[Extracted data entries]
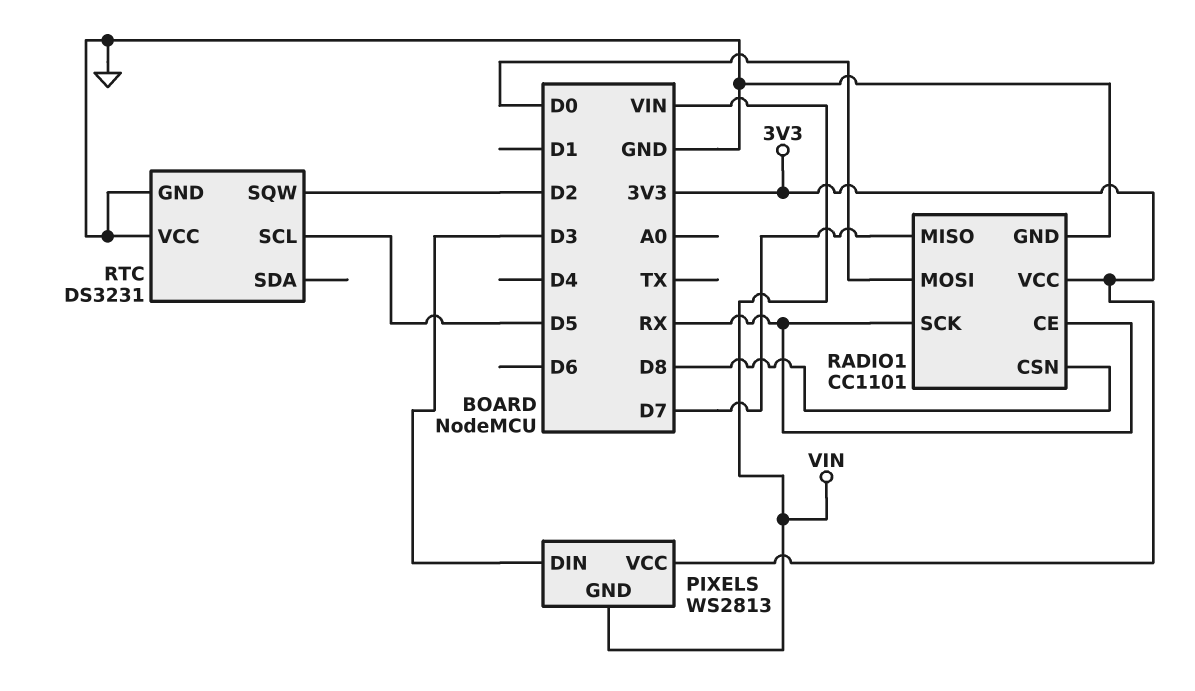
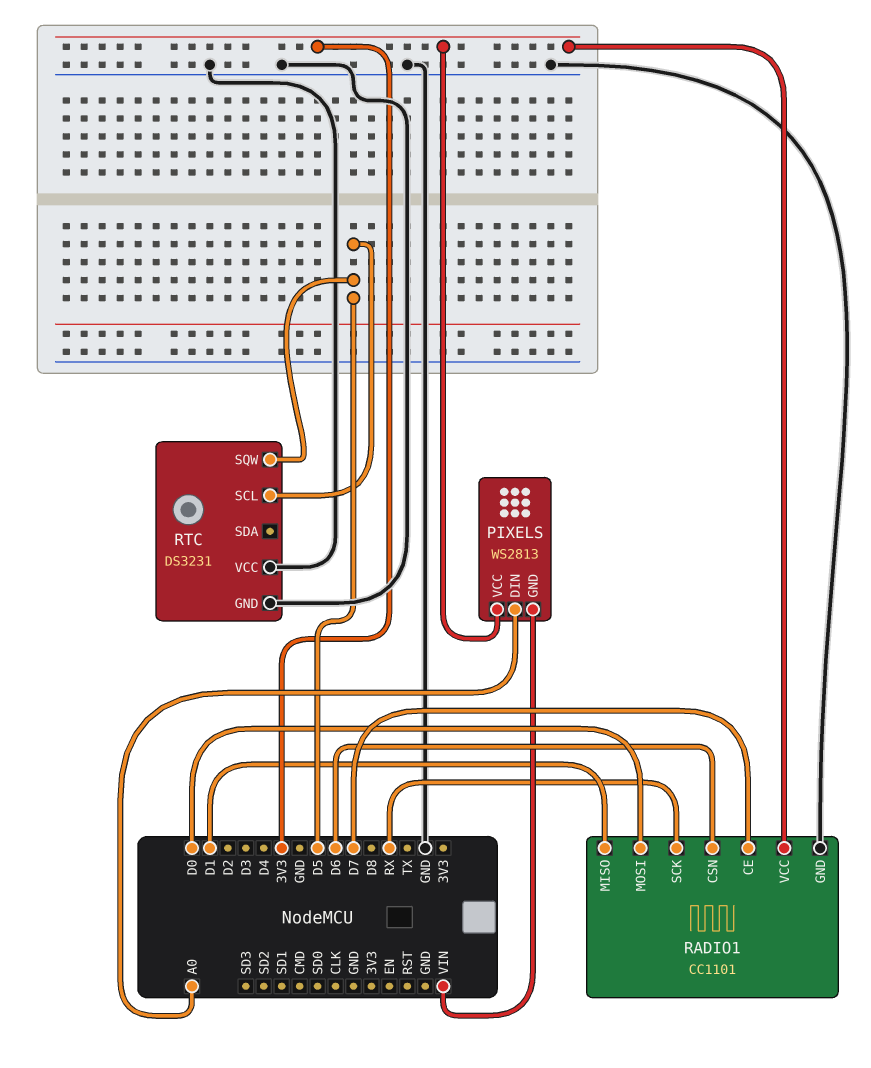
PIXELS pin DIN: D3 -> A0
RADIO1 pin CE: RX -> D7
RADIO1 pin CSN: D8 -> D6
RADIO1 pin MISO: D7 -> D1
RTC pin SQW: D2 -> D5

> _DIRECTIONS FOR THIS TASK_
An exact reproduction of all the records is required, with no pictures included.

> _SOLVED EXERCISE_
PIXELS pin DIN: D3 -> A0
RADIO1 pin CE: RX -> D7
RADIO1 pin CSN: D8 -> D6
RADIO1 pin MISO: D7 -> D1
RTC pin SQW: D2 -> D5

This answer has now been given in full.